• **What you have to do**:
The required output is a word-for-word restatement of the material below, from the line with "orange brick F1" through its last line, inclusive.

• **Data block**:
● ● ●
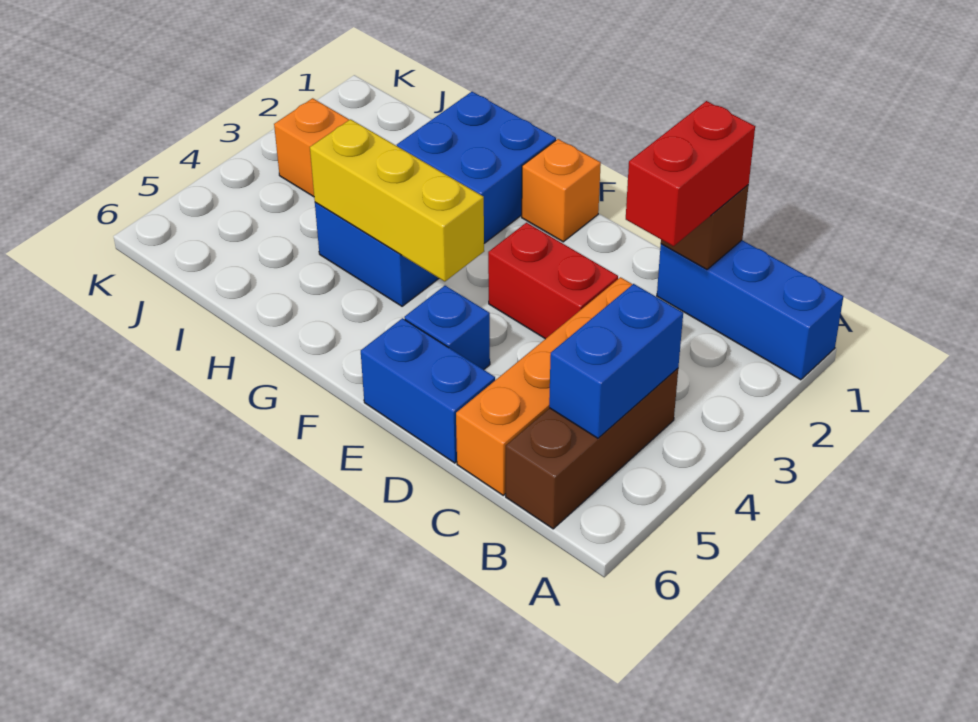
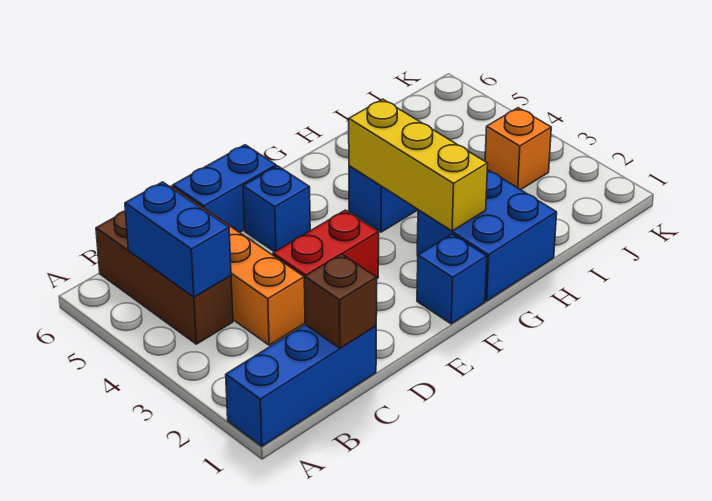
red brick C1:C2 level 3 -> none
orange brick F1 level 1 -> blue brick F1 level 1
yellow brick F4:H4 level 2 -> yellow brick G2:G4 level 2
● ● ●
• **Task response**:
orange brick F1 level 1 -> blue brick F1 level 1
yellow brick F4:H4 level 2 -> yellow brick G2:G4 level 2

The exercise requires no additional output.